● **Requirement**
Please reproduce the final stretch of the listing below: the line that contains "[719,391,795,478]" and all lines after it, verbatim, with nothing else.

● **Data block**
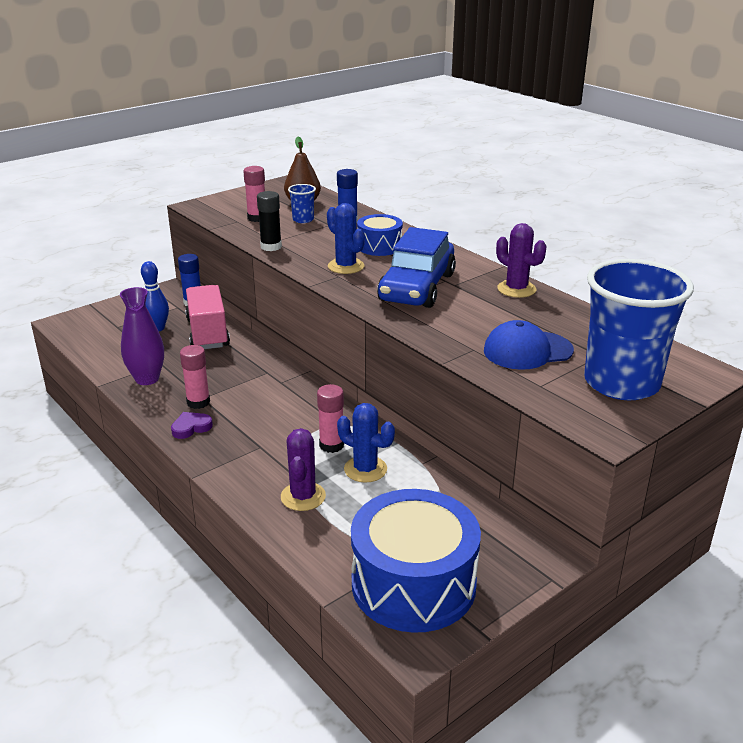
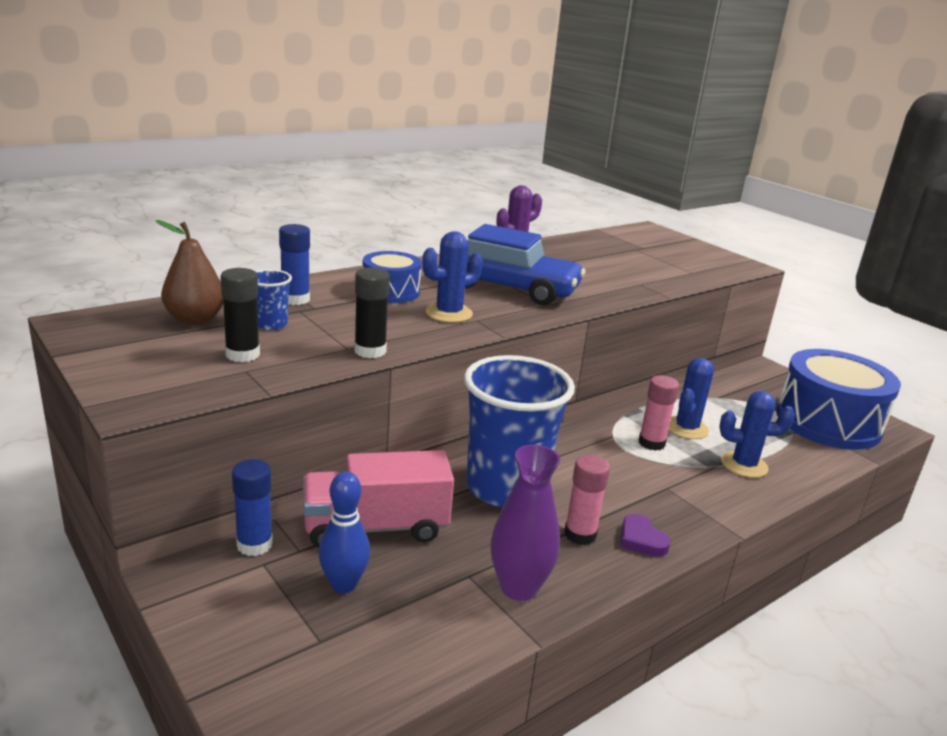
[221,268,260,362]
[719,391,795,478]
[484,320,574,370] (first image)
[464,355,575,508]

● **Answer to the exercise**
[719,391,795,478]
[484,320,574,370] (first image)
[464,355,575,508]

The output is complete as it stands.